**EXERCISE MATERIAL**
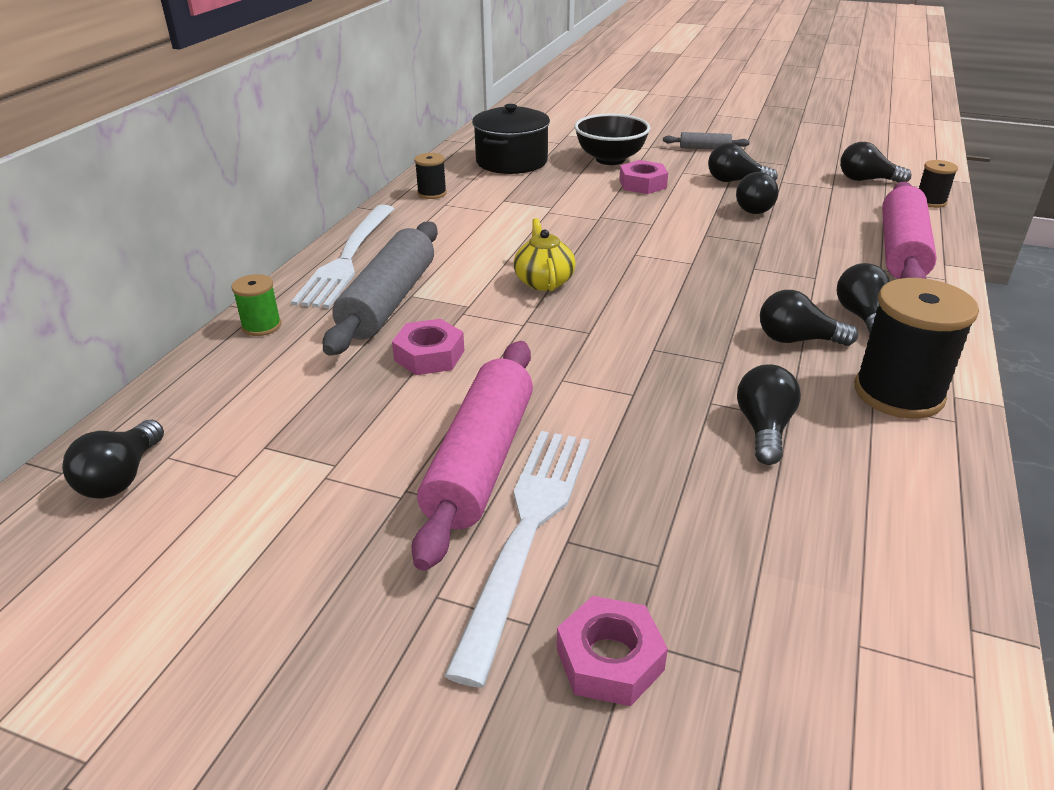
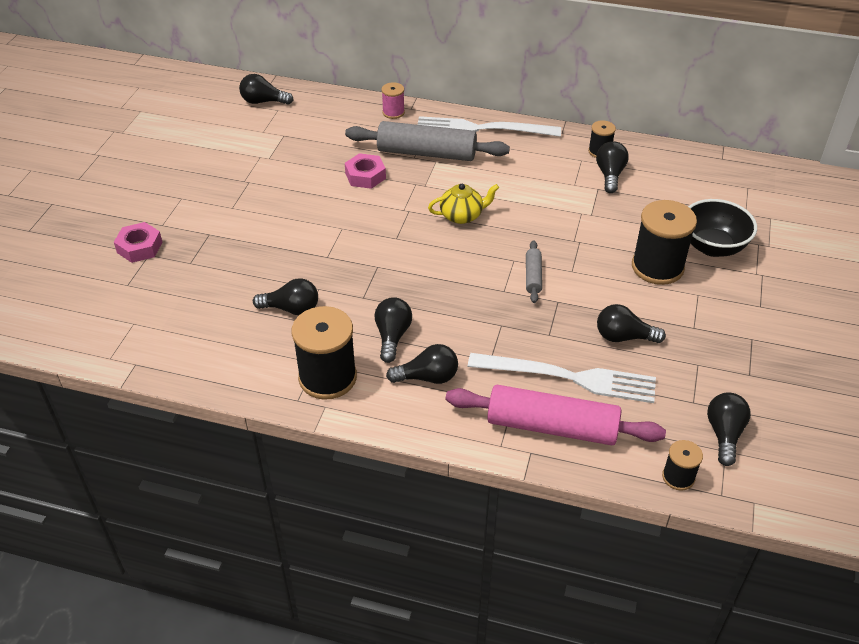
camera: 85 degrees right, 10 degrees up
(261, 326) = (393, 112): green spool -> pink spool
(481, 461) = (268, 203): pink rolling pin -> none
(511, 161) = (684, 187): black pot -> none
(527, 532) = (215, 221): white fork -> white fork (568, 377)
(642, 184) = (657, 267): pink nut -> black spool
(704, 148) = (771, 314): grey rolling pin -> grey rolling pin (533, 276)
(735, 181) = (686, 330): black light bulb -> black light bulb (610, 175)

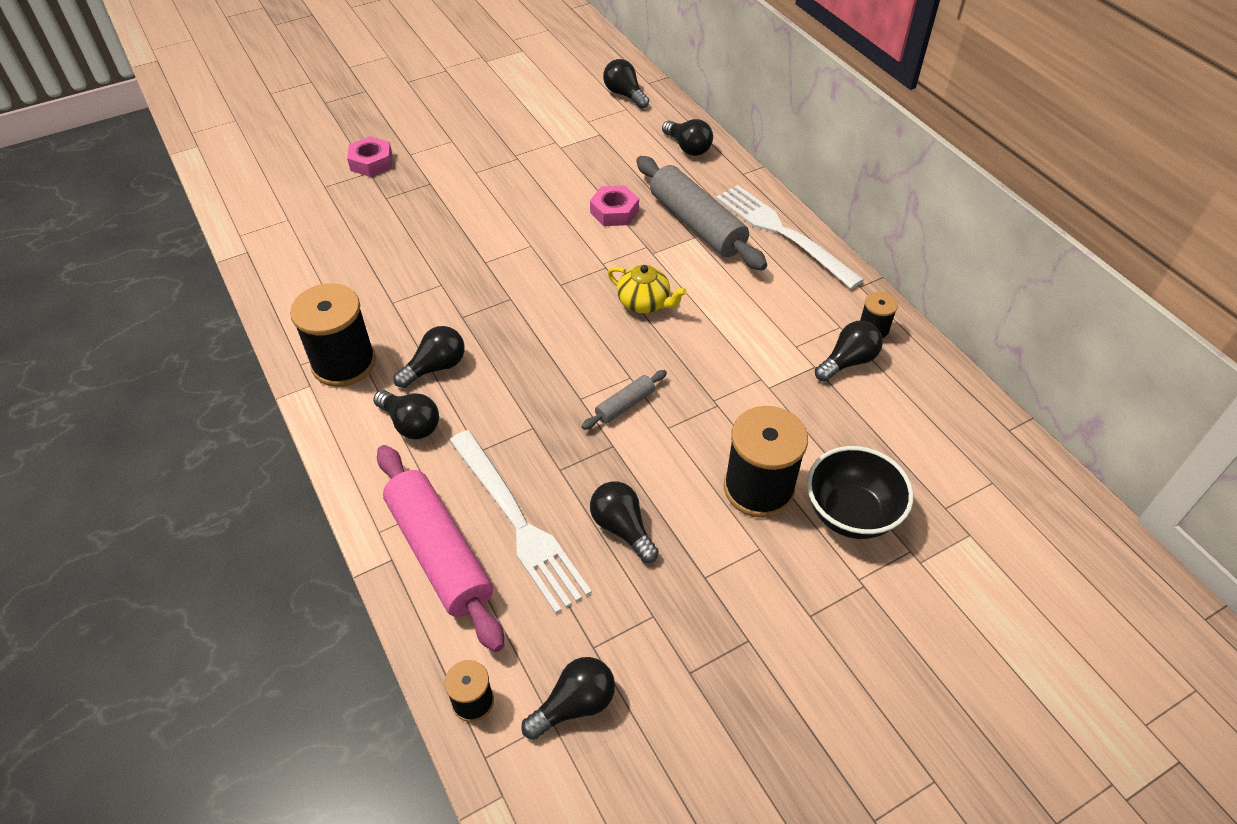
camera: 45 degrees right, 5 degrees up
(291, 309) = (399, 286): black light bulb -> black light bulb (688, 147)
(393, 112) = (721, 168): pink spool -> none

**EXERCISE PROMPT**
All entries must be output exactly as they stand, and every picture must be left out.

**WRITTEN SOLUTION**
camera: 85 degrees right, 10 degrees up
(261, 326) = (393, 112): green spool -> pink spool
(481, 461) = (268, 203): pink rolling pin -> none
(511, 161) = (684, 187): black pot -> none
(527, 532) = (215, 221): white fork -> white fork (568, 377)
(642, 184) = (657, 267): pink nut -> black spool
(704, 148) = (771, 314): grey rolling pin -> grey rolling pin (533, 276)
(735, 181) = (686, 330): black light bulb -> black light bulb (610, 175)

camera: 45 degrees right, 5 degrees up
(291, 309) = (399, 286): black light bulb -> black light bulb (688, 147)
(393, 112) = (721, 168): pink spool -> none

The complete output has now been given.